EXCERPTED RECORDS ::
※

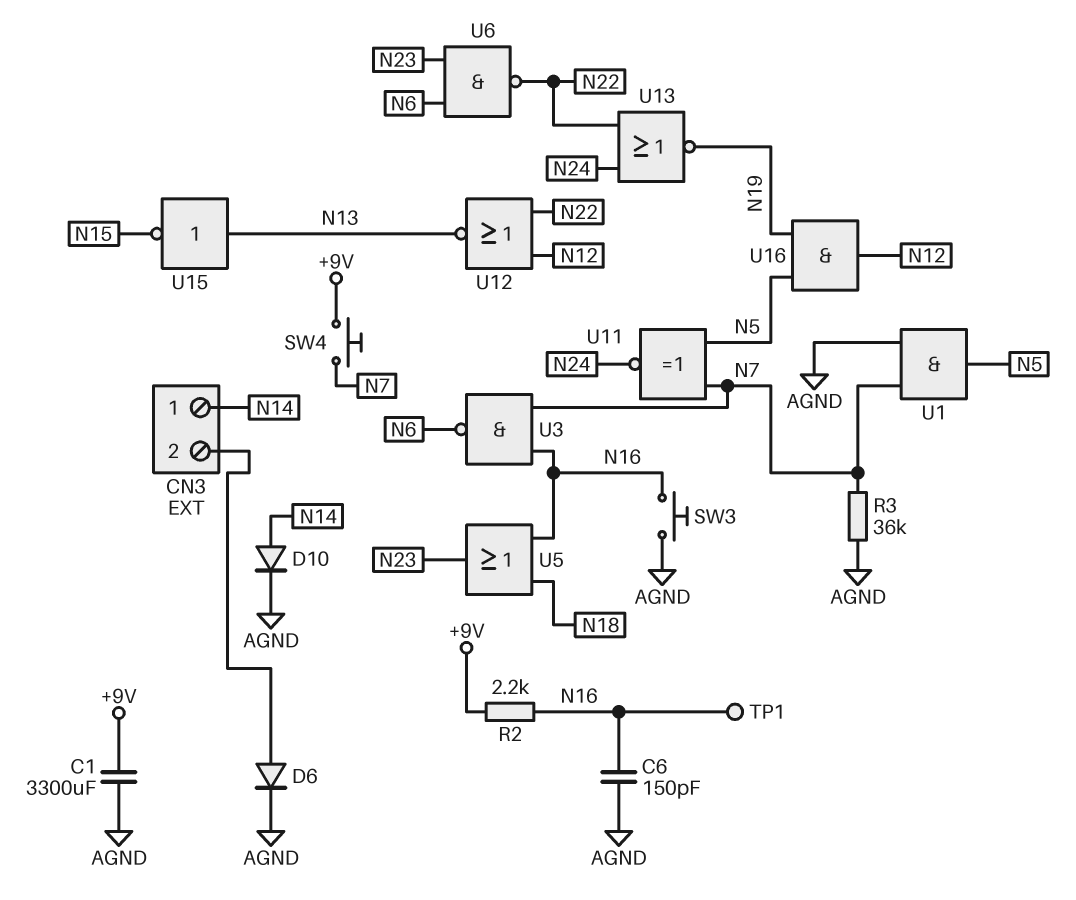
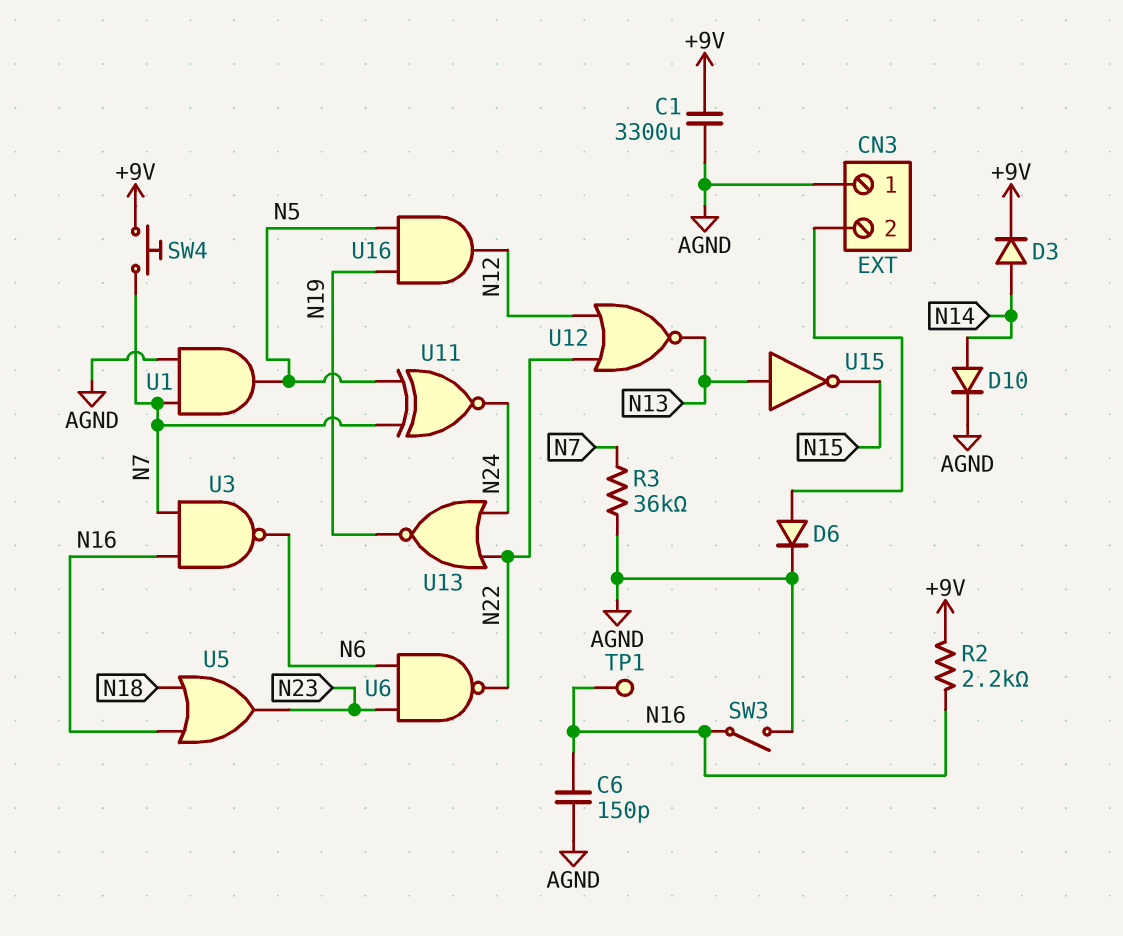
CN3 pin 1: N14 -> AGND
D3: none -> diode (A N14, K +9V)
SW3: button (AGND, N16) -> switch (AGND, N16)

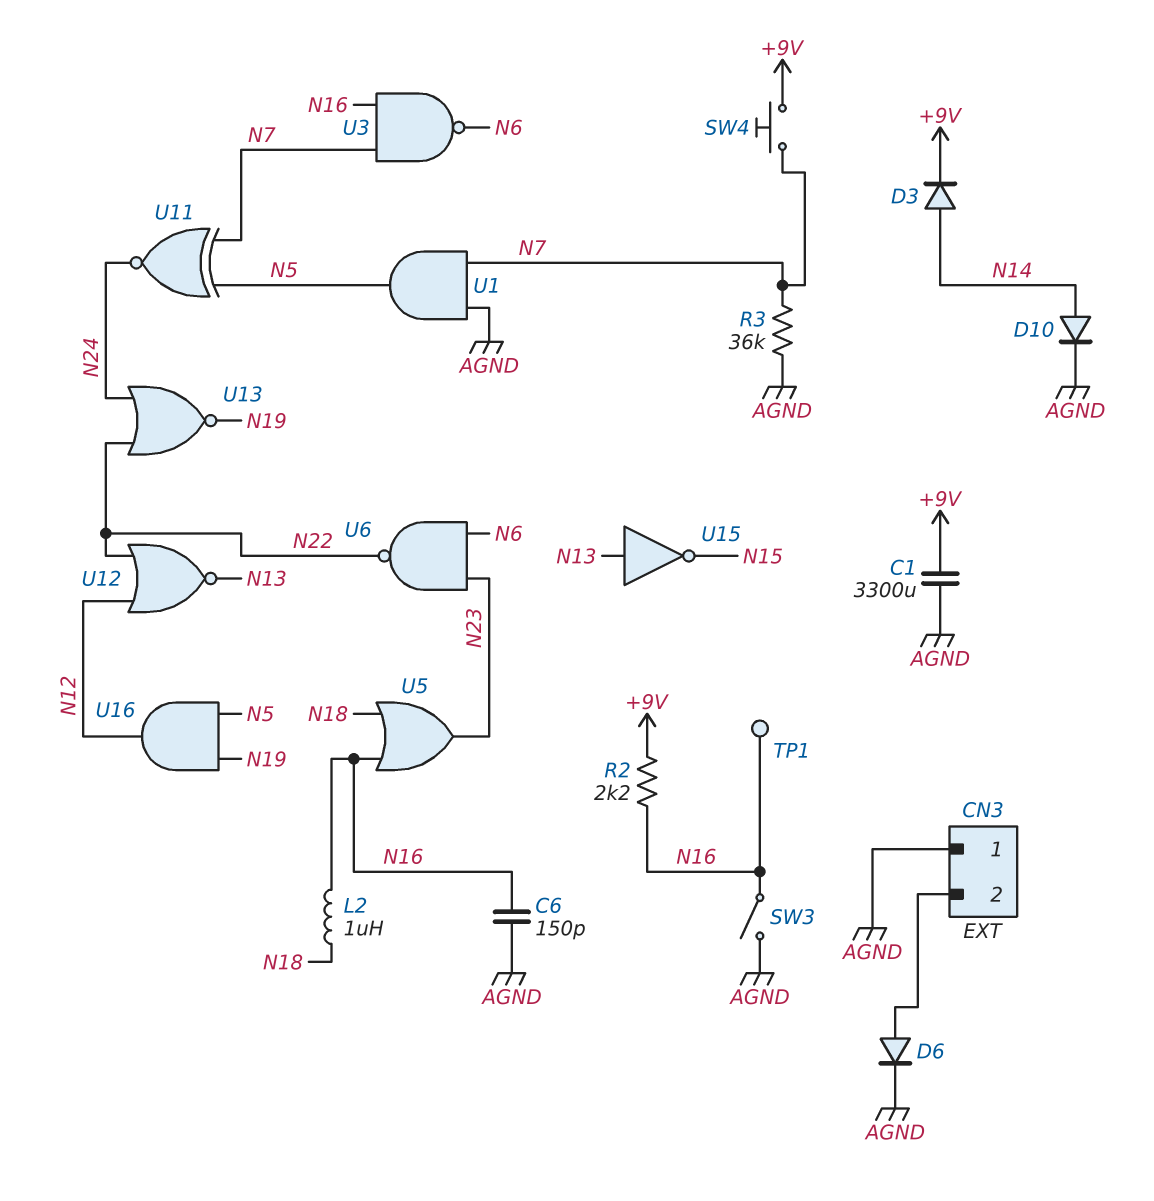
L2: none -> 1uH (N16, N18)

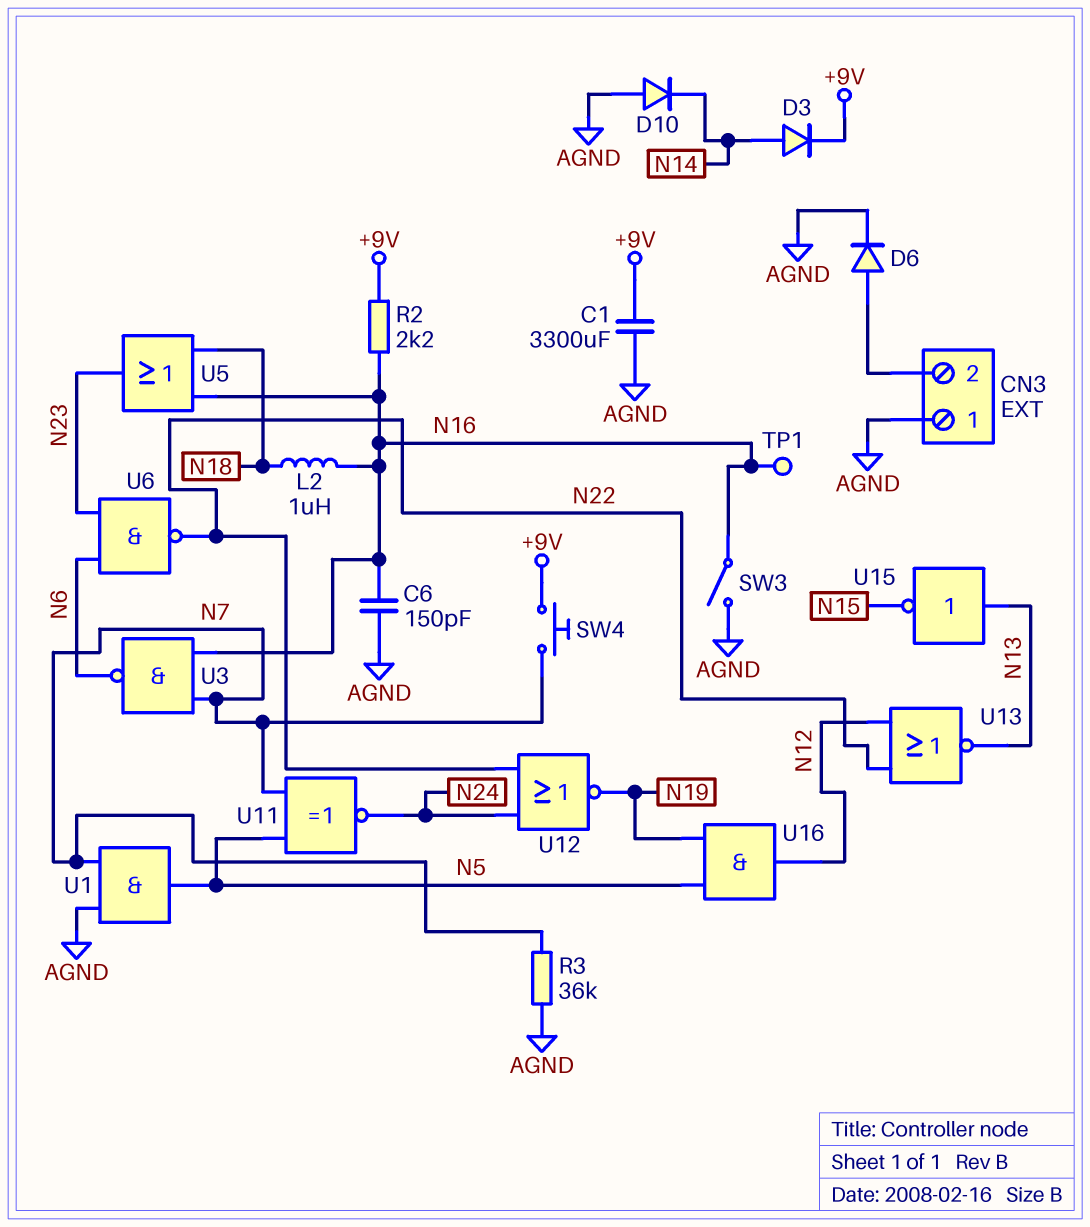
D10: diode (A N14, K AGND) -> diode (A AGND, K N14)
U12: NOR (in N12, in N22, out N13) -> NOR (in N22, in N24, out N19)
U13: NOR (in N22, in N24, out N19) -> NOR (in N12, in N22, out N13)

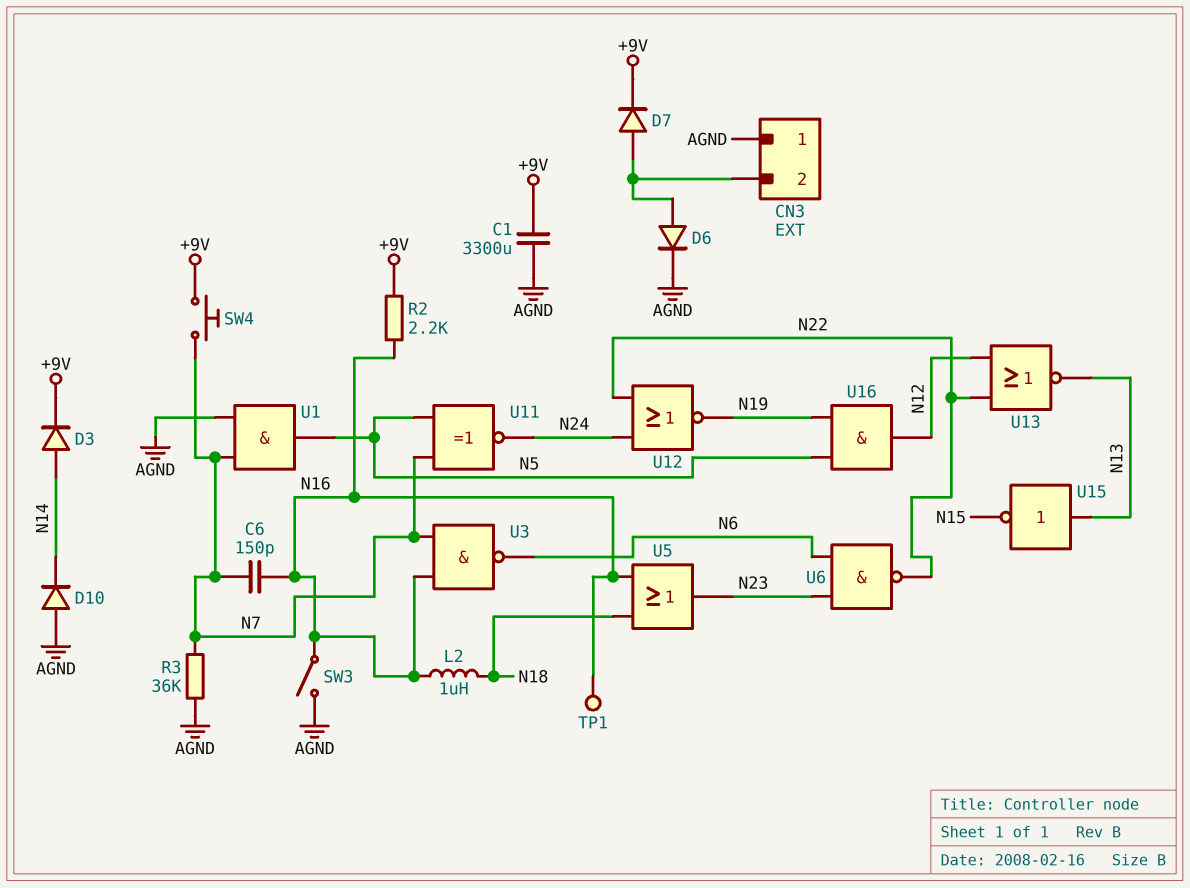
C6: 150pF (AGND, N16) -> 150pF (N7, N16)
D7: none -> diode (A CN3/2, K +9V)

※

EXERCISE :: Only the pictures should be left out; the rest of the material above must be repeated exactly.

ANSWER TO THIS TASK ::
CN3 pin 1: N14 -> AGND
D3: none -> diode (A N14, K +9V)
SW3: button (AGND, N16) -> switch (AGND, N16)

L2: none -> 1uH (N16, N18)

D10: diode (A N14, K AGND) -> diode (A AGND, K N14)
U12: NOR (in N12, in N22, out N13) -> NOR (in N22, in N24, out N19)
U13: NOR (in N22, in N24, out N19) -> NOR (in N12, in N22, out N13)

C6: 150pF (AGND, N16) -> 150pF (N7, N16)
D7: none -> diode (A CN3/2, K +9V)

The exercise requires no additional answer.